(PROBLEM DETAILS): The answer should be one number: how many lines in the records below contain the word "camera".

(Object change descriptions)
= = =

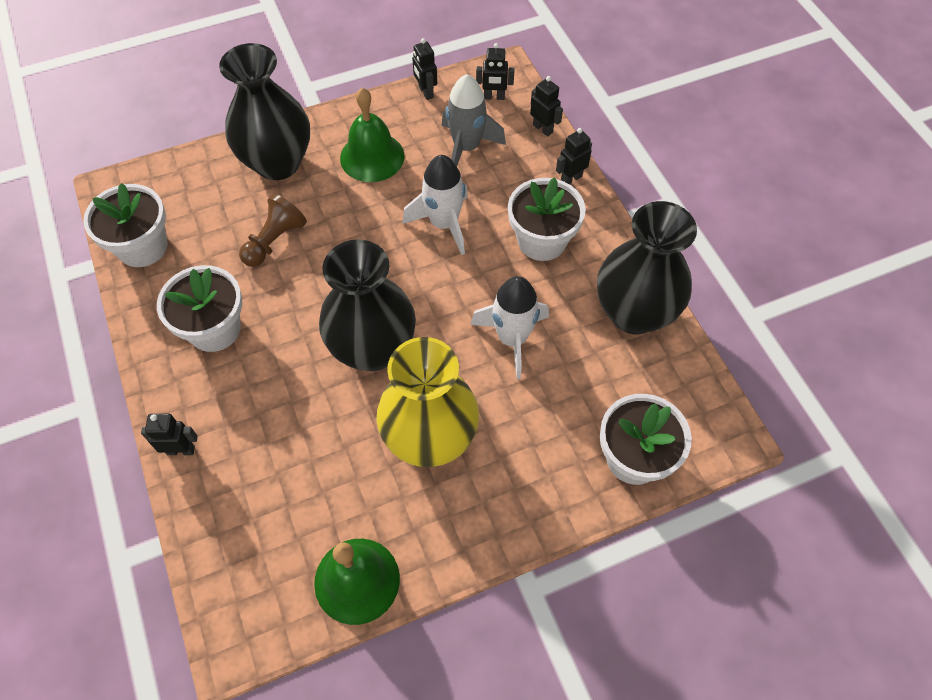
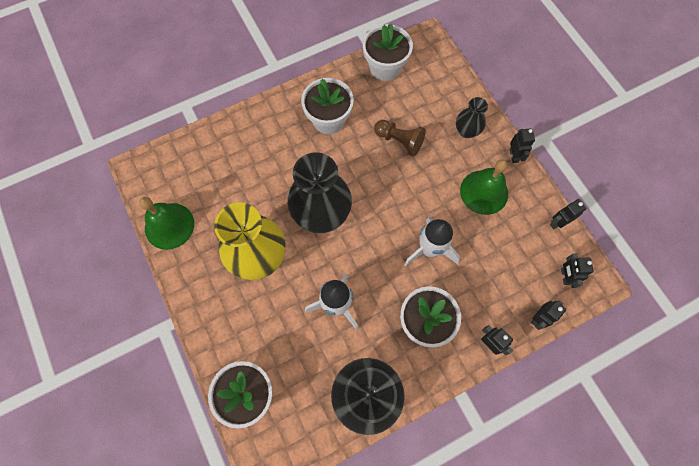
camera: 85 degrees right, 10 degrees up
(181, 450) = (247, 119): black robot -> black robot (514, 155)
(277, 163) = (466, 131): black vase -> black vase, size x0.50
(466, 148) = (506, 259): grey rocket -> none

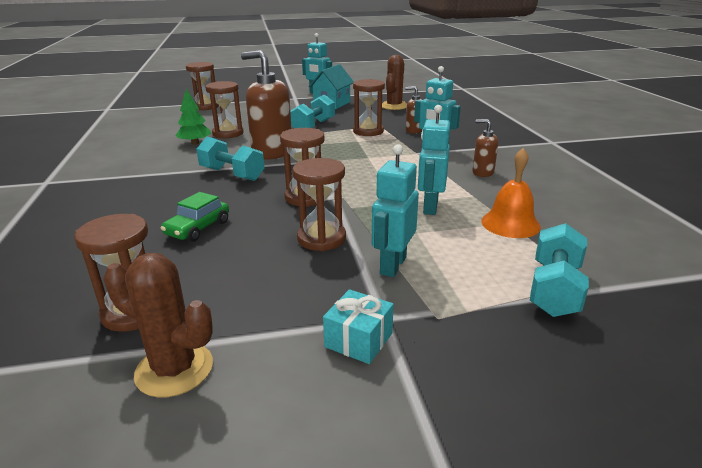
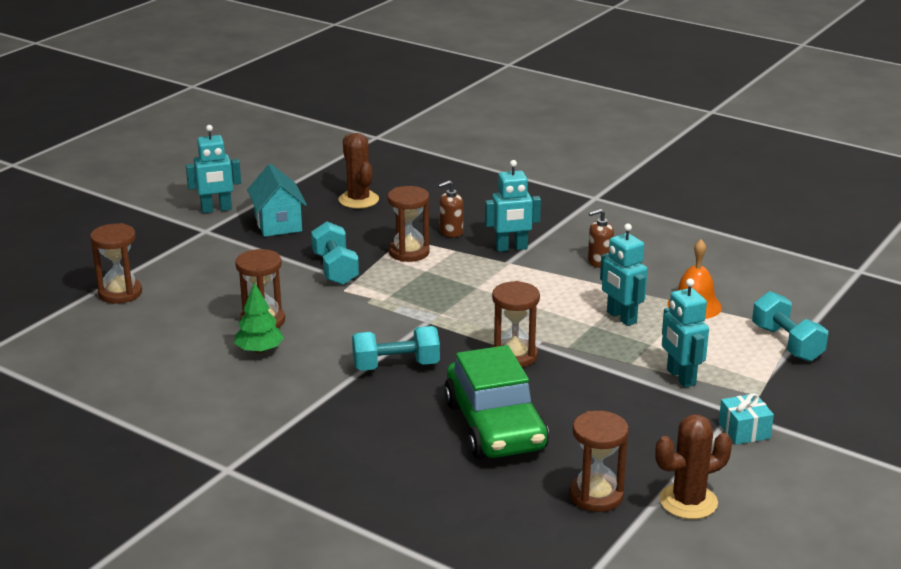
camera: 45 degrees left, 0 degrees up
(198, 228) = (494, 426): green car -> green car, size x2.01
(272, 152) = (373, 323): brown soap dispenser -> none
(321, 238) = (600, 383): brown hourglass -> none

= = =

(OUTPUT): 2